• WORK INSTRUCTIONS: Return the data below exactly, please, but drop the pictures.

═════ DATA EXTRACT ═════

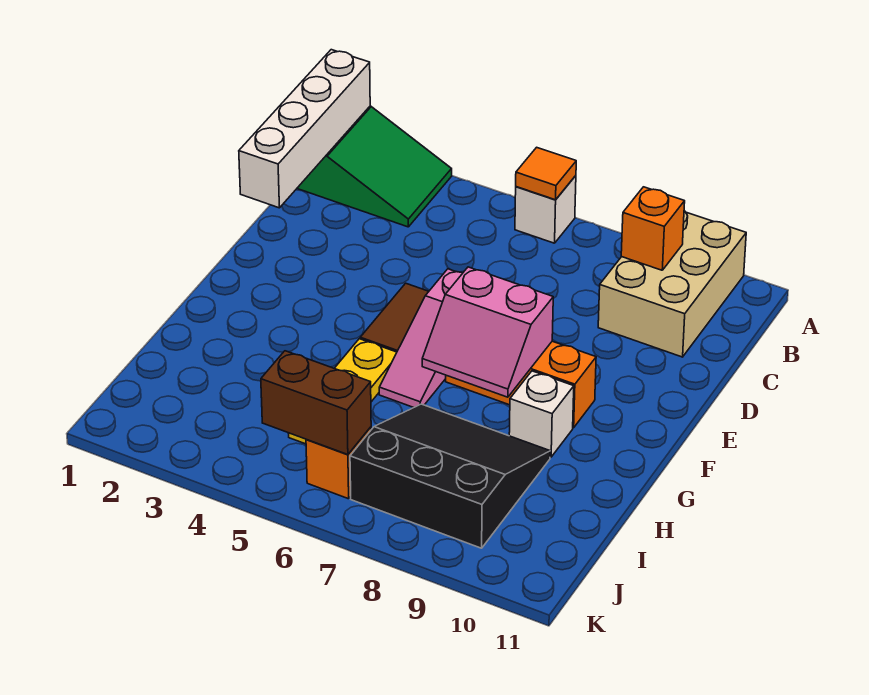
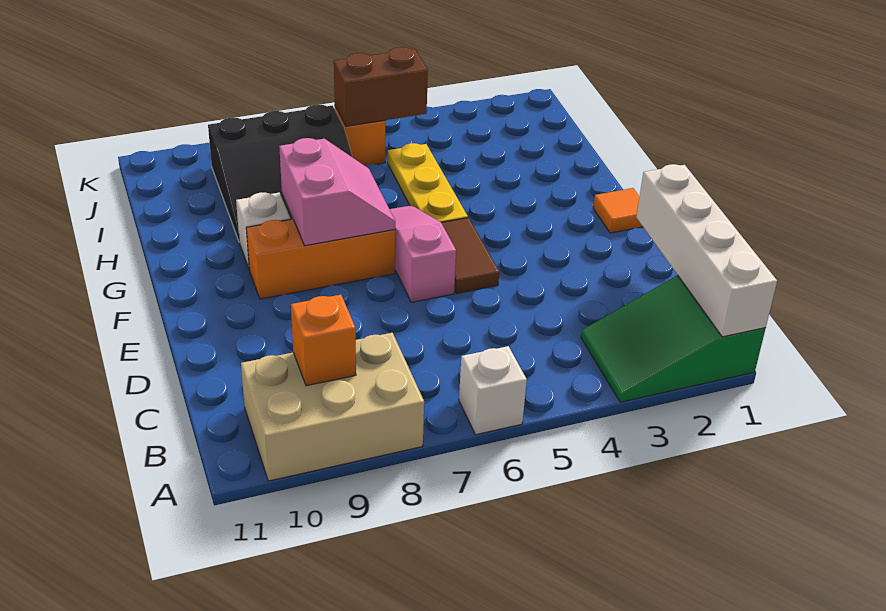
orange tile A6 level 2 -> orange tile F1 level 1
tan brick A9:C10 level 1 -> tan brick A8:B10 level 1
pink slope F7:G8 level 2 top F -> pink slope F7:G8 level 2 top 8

═════

• ANSWER:
orange tile A6 level 2 -> orange tile F1 level 1
tan brick A9:C10 level 1 -> tan brick A8:B10 level 1
pink slope F7:G8 level 2 top F -> pink slope F7:G8 level 2 top 8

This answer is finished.